> **Your instructions**
Whenever a picture appears, leave it out while repeating all the other data exactly.

> **Information provided**
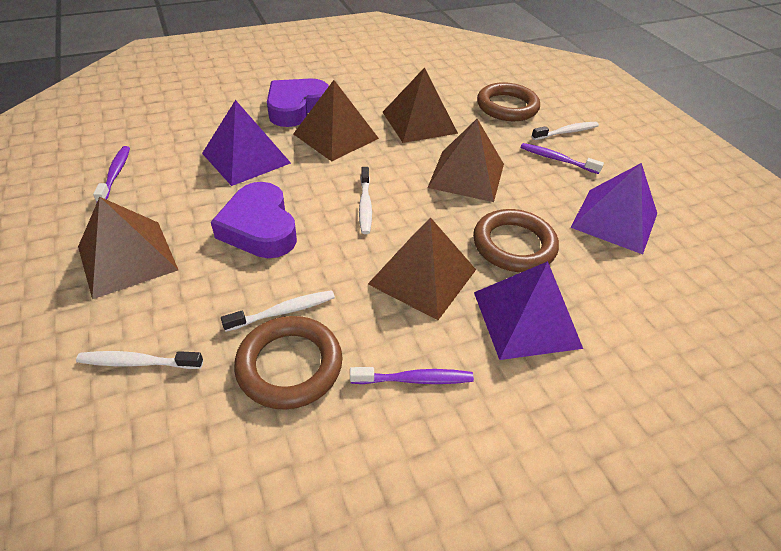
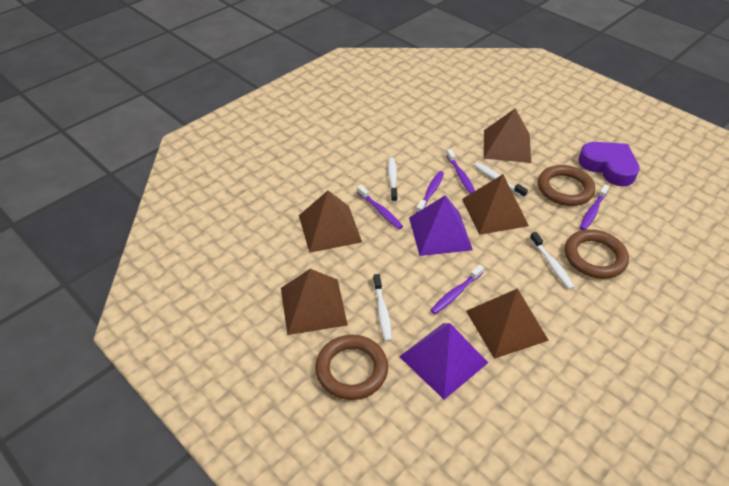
purple heart: 2 -> 1
purple pyramid: 3 -> 2
purple toothbrush: 3 -> 5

> **Answer section**
purple heart: 2 -> 1
purple pyramid: 3 -> 2
purple toothbrush: 3 -> 5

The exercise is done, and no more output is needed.